## STORED DATA
= = = = = = =
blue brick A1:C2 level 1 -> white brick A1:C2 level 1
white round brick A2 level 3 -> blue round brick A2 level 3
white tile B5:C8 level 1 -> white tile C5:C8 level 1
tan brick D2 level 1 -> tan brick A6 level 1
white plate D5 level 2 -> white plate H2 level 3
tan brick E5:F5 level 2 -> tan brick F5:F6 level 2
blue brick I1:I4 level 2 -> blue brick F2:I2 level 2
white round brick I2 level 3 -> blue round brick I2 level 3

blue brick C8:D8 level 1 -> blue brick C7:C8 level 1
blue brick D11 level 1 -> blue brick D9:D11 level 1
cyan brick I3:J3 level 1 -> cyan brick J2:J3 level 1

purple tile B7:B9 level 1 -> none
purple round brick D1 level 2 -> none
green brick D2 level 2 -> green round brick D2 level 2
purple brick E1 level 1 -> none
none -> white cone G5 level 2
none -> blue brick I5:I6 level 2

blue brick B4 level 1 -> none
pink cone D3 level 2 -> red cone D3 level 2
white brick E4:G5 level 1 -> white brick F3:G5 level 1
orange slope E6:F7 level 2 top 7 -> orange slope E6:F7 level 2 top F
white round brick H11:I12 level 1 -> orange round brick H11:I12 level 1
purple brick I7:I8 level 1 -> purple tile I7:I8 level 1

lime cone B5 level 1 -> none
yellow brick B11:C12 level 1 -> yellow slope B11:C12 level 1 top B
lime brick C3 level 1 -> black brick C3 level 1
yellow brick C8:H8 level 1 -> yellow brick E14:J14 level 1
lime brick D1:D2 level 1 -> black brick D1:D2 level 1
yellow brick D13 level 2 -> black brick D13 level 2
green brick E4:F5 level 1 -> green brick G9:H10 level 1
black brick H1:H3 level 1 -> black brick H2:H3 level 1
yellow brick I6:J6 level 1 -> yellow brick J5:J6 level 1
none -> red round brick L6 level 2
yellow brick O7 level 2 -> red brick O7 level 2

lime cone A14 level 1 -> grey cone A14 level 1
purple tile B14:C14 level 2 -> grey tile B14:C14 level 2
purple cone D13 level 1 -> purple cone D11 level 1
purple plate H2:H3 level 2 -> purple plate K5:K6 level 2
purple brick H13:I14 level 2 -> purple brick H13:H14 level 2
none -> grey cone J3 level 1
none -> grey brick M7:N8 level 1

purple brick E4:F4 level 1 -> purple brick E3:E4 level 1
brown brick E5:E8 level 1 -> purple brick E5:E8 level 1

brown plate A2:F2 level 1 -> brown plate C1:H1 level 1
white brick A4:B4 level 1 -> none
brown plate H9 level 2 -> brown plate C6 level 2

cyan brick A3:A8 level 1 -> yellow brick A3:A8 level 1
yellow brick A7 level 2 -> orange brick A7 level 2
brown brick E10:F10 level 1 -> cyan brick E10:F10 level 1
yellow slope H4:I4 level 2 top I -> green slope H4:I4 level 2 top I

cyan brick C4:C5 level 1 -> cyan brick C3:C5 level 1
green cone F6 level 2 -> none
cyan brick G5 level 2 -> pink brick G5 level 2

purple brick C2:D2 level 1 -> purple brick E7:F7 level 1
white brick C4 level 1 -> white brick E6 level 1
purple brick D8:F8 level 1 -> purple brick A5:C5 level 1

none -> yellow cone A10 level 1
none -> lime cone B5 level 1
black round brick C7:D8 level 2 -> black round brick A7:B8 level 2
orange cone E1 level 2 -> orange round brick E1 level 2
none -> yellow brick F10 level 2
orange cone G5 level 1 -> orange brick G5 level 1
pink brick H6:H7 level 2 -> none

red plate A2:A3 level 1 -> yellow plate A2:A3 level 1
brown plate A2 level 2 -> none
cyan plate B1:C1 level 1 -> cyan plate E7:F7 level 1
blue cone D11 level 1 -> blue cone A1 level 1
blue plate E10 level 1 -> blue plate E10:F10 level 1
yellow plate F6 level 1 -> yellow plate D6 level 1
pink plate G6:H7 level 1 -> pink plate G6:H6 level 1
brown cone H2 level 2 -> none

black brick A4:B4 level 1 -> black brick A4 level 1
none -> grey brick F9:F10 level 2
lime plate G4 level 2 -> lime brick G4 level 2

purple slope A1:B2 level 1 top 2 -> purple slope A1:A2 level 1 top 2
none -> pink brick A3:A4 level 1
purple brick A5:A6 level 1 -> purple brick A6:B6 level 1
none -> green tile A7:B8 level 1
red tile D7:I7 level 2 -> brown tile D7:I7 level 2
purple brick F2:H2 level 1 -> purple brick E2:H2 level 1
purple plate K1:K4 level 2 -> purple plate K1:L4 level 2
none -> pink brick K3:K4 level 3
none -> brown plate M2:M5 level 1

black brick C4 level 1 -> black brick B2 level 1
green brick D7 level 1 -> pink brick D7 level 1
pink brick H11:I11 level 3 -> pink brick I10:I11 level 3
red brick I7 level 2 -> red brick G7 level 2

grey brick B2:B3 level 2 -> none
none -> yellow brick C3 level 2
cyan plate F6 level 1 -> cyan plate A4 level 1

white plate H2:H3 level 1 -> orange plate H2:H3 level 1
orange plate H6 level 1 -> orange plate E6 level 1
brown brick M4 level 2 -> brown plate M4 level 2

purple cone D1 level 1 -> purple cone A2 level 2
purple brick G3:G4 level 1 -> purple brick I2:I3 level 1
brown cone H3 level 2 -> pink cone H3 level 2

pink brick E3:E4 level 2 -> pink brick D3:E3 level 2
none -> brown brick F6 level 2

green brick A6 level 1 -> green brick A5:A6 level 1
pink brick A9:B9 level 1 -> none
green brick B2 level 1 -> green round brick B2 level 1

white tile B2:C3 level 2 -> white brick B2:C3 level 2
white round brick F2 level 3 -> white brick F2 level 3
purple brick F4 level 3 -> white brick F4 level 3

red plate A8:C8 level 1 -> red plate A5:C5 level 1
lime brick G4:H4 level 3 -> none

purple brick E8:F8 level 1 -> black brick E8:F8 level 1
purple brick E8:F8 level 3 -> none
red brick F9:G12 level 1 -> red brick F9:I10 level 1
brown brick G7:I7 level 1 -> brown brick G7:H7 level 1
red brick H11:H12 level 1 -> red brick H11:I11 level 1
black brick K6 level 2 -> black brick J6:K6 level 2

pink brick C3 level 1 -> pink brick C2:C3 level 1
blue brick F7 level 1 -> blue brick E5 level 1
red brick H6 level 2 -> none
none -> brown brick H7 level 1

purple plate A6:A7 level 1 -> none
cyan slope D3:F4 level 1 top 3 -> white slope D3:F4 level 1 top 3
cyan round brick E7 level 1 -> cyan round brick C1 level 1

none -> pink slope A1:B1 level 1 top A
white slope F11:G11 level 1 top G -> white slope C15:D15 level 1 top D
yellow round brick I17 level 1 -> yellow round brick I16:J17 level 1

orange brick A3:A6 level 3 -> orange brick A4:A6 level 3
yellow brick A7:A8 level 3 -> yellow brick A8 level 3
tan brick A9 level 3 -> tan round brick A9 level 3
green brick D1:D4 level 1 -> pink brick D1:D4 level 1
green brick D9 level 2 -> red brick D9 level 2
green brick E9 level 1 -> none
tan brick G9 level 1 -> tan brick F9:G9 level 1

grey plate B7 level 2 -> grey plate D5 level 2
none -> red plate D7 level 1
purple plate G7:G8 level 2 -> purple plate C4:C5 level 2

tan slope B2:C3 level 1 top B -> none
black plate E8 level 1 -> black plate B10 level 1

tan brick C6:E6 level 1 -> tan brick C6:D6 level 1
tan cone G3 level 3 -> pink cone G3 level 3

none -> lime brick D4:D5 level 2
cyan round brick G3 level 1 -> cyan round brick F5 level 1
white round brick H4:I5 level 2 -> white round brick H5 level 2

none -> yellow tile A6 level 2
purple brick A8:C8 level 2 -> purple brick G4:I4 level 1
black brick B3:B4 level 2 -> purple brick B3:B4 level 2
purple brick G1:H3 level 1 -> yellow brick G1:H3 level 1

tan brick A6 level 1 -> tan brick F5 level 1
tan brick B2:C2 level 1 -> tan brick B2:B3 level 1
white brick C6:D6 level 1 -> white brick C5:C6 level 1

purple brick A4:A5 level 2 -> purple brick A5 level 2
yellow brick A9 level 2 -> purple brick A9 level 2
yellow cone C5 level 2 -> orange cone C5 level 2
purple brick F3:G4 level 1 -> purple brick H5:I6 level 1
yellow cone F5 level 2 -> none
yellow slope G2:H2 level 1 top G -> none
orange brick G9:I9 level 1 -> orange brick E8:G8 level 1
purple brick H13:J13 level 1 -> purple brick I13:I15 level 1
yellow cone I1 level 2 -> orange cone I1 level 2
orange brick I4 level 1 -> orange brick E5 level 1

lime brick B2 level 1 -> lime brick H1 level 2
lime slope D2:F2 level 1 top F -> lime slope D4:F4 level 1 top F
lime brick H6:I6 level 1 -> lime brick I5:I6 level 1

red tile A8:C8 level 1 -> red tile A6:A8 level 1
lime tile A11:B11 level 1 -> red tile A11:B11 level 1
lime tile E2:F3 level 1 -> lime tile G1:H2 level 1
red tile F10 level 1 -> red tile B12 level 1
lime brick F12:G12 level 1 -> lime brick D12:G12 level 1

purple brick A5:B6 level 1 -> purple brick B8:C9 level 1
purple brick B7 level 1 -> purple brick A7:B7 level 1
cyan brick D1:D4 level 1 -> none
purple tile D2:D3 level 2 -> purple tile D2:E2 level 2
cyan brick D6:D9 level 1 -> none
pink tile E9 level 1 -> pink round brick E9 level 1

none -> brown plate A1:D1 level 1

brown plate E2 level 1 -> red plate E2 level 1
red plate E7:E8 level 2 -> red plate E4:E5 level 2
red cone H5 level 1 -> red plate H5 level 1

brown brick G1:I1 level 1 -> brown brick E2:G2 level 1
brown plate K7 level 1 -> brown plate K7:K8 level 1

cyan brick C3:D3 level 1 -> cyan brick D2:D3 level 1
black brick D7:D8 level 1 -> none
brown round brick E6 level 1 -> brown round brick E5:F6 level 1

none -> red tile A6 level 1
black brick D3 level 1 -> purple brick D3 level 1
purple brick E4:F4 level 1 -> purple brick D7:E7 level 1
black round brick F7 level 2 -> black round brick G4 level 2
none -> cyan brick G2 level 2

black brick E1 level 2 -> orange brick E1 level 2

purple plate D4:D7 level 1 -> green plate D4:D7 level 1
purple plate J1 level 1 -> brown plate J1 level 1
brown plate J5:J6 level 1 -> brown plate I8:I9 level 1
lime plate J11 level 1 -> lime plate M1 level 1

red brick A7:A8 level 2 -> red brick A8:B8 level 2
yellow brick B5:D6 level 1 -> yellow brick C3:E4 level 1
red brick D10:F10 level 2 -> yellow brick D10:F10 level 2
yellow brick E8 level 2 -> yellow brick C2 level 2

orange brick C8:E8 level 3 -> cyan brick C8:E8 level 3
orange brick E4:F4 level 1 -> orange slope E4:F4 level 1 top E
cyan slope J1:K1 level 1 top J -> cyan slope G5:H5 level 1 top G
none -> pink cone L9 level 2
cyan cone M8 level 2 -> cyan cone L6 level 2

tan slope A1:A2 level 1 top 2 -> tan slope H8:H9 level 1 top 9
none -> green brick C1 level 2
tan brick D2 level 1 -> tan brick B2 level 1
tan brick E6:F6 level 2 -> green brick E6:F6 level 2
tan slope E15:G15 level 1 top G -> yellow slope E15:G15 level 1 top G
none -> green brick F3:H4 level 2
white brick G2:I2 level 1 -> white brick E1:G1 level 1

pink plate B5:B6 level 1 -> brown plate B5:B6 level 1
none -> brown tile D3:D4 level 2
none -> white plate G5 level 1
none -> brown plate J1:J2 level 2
= = = = = = =
## PROBLEM REQUIREMENTS
Begin with the line that contains "lime plate J11" and quote each line after it exactly, stopping after the last line of the data.

## EXPECTED ANSWER
lime plate J11 level 1 -> lime plate M1 level 1

red brick A7:A8 level 2 -> red brick A8:B8 level 2
yellow brick B5:D6 level 1 -> yellow brick C3:E4 level 1
red brick D10:F10 level 2 -> yellow brick D10:F10 level 2
yellow brick E8 level 2 -> yellow brick C2 level 2

orange brick C8:E8 level 3 -> cyan brick C8:E8 level 3
orange brick E4:F4 level 1 -> orange slope E4:F4 level 1 top E
cyan slope J1:K1 level 1 top J -> cyan slope G5:H5 level 1 top G
none -> pink cone L9 level 2
cyan cone M8 level 2 -> cyan cone L6 level 2

tan slope A1:A2 level 1 top 2 -> tan slope H8:H9 level 1 top 9
none -> green brick C1 level 2
tan brick D2 level 1 -> tan brick B2 level 1
tan brick E6:F6 level 2 -> green brick E6:F6 level 2
tan slope E15:G15 level 1 top G -> yellow slope E15:G15 level 1 top G
none -> green brick F3:H4 level 2
white brick G2:I2 level 1 -> white brick E1:G1 level 1

pink plate B5:B6 level 1 -> brown plate B5:B6 level 1
none -> brown tile D3:D4 level 2
none -> white plate G5 level 1
none -> brown plate J1:J2 level 2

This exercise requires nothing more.